Assigned task :: All lines in the records below that hold "none" are to be shown.

Revision comparison data ::
==================================================

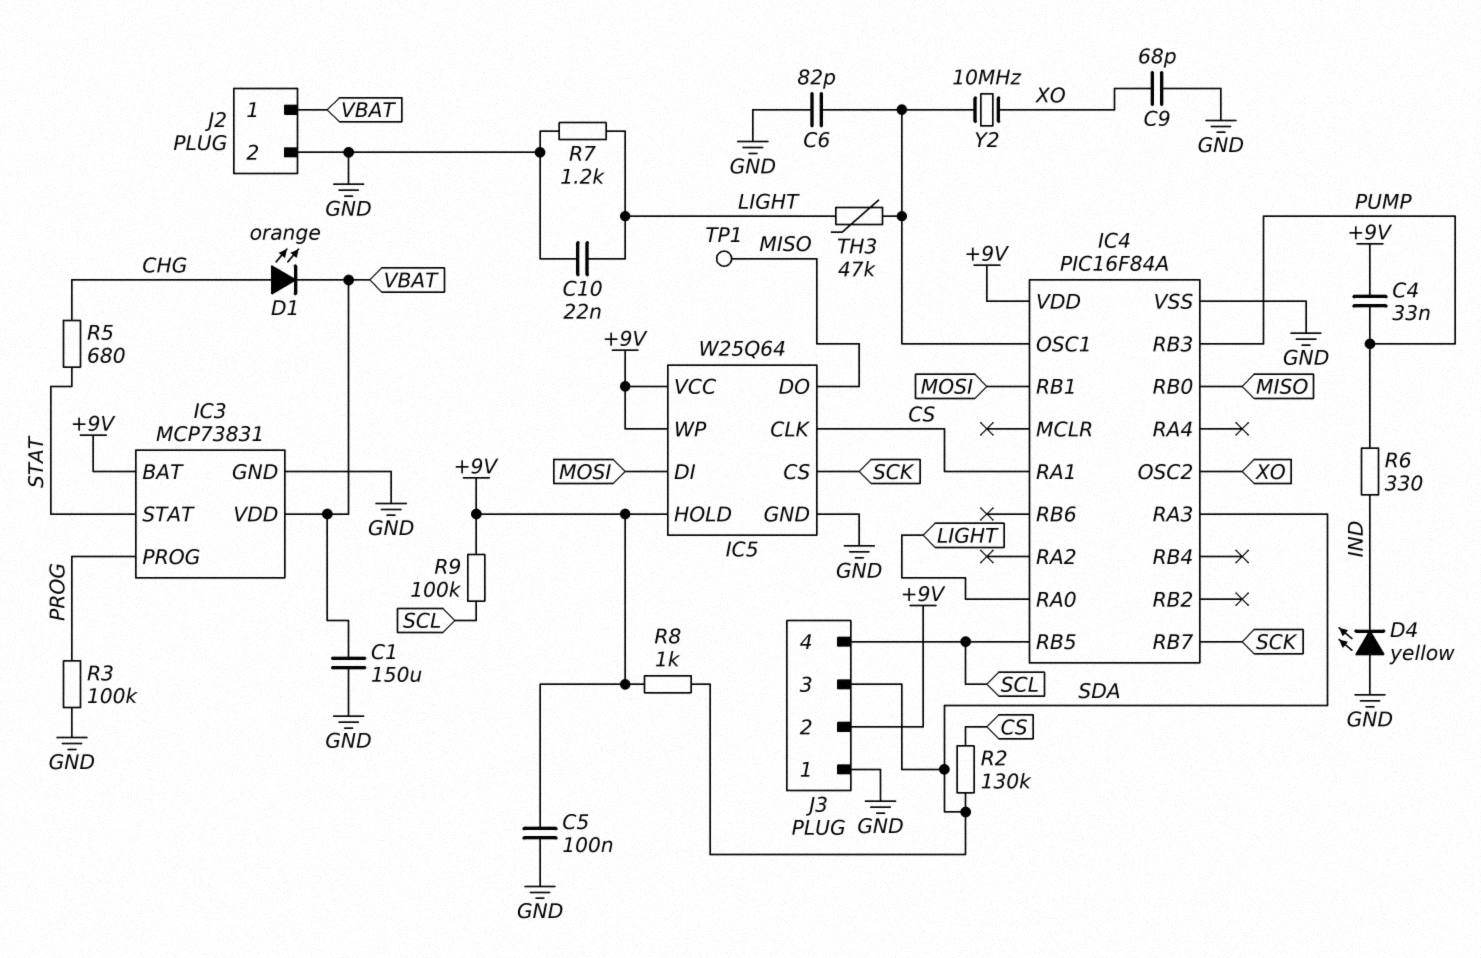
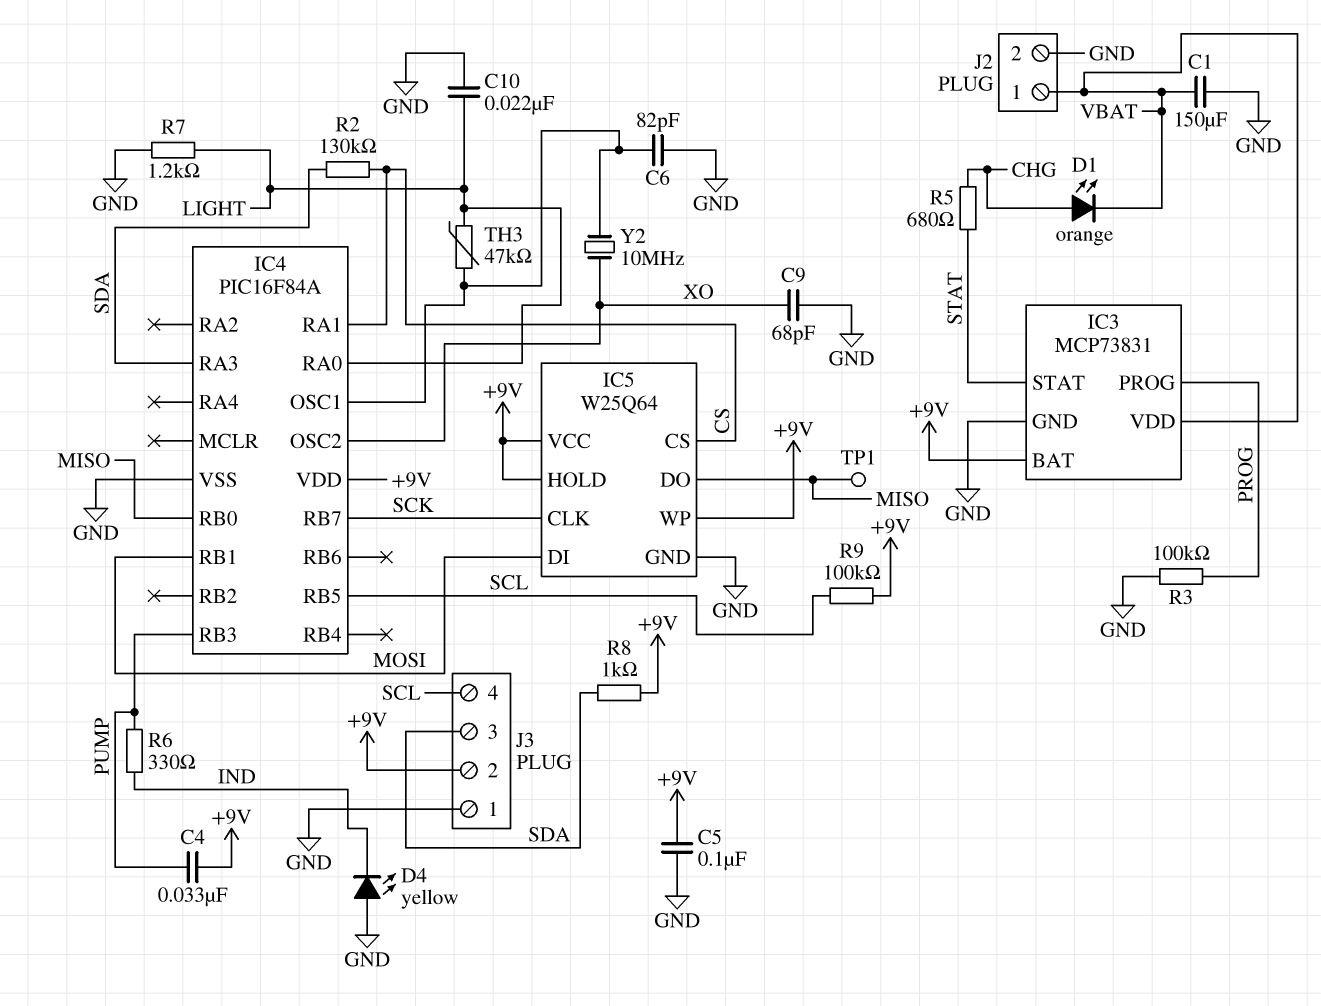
IC5 pin CLK: CS -> SCK
IC5 pin CS: SCK -> CS

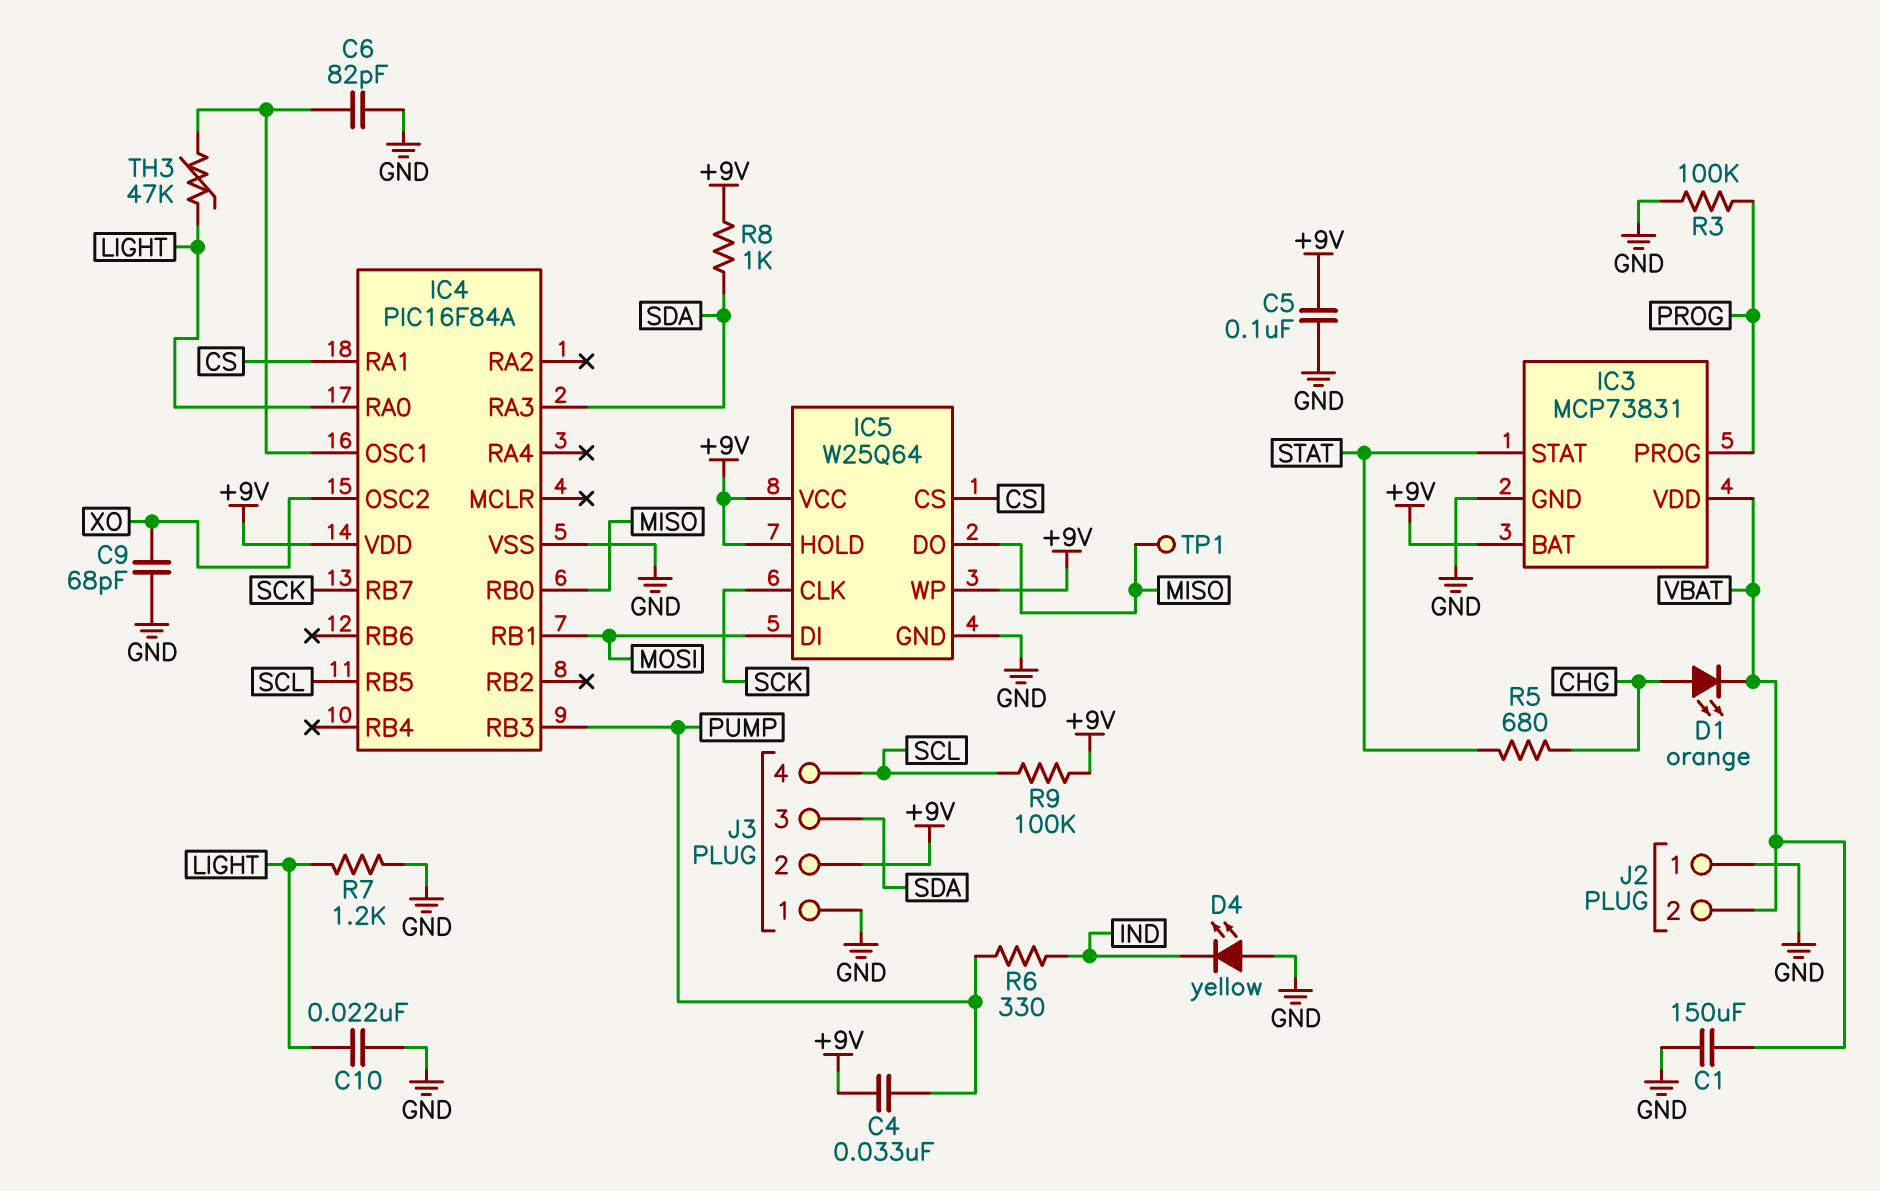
J2 pin 1: VBAT -> GND
J2 pin 2: GND -> VBAT
R2: 130k (CS, SDA) -> none
Y2: 10MHz (IC4/OSC1, XO) -> none

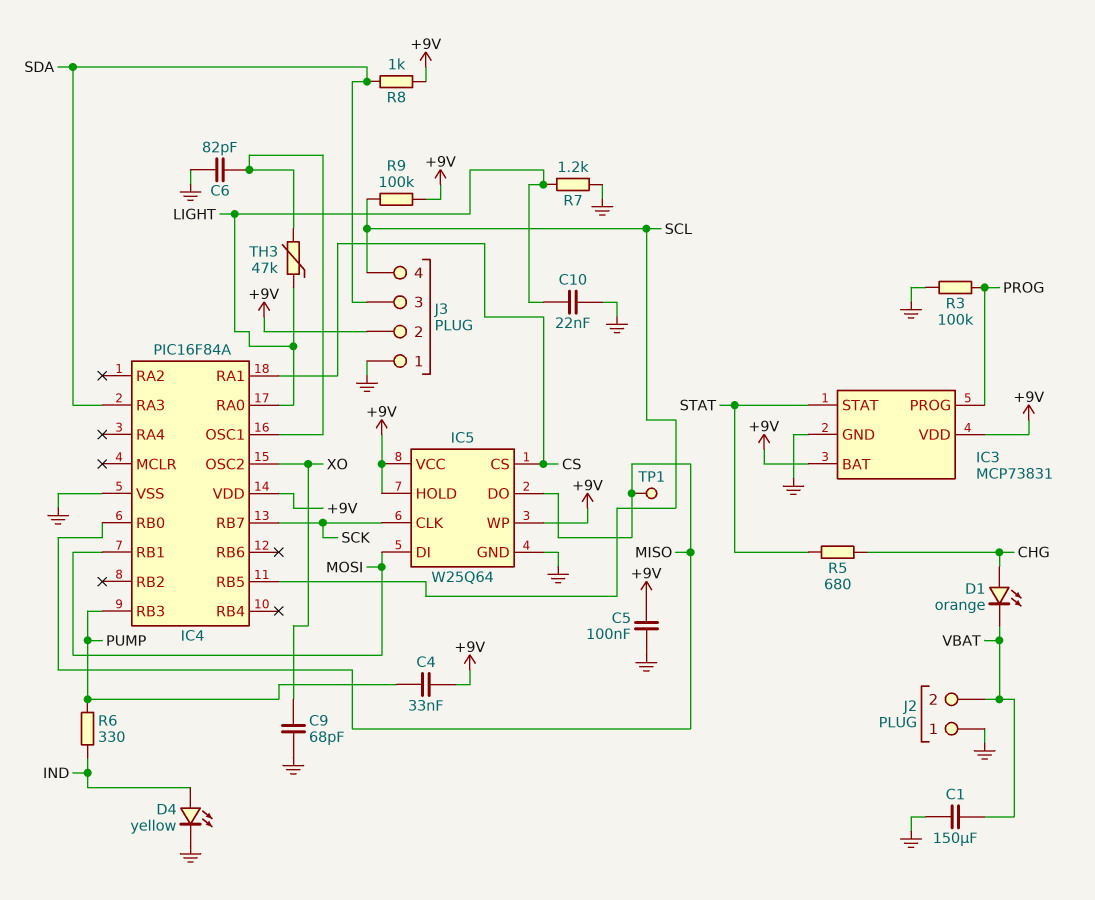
D4: LED yellow (A GND, K IND) -> LED yellow (A IND, K GND)
IC3 pin VDD: VBAT -> +9V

==================================================

Answer box ::
R2: 130k (CS, SDA) -> none
Y2: 10MHz (IC4/OSC1, XO) -> none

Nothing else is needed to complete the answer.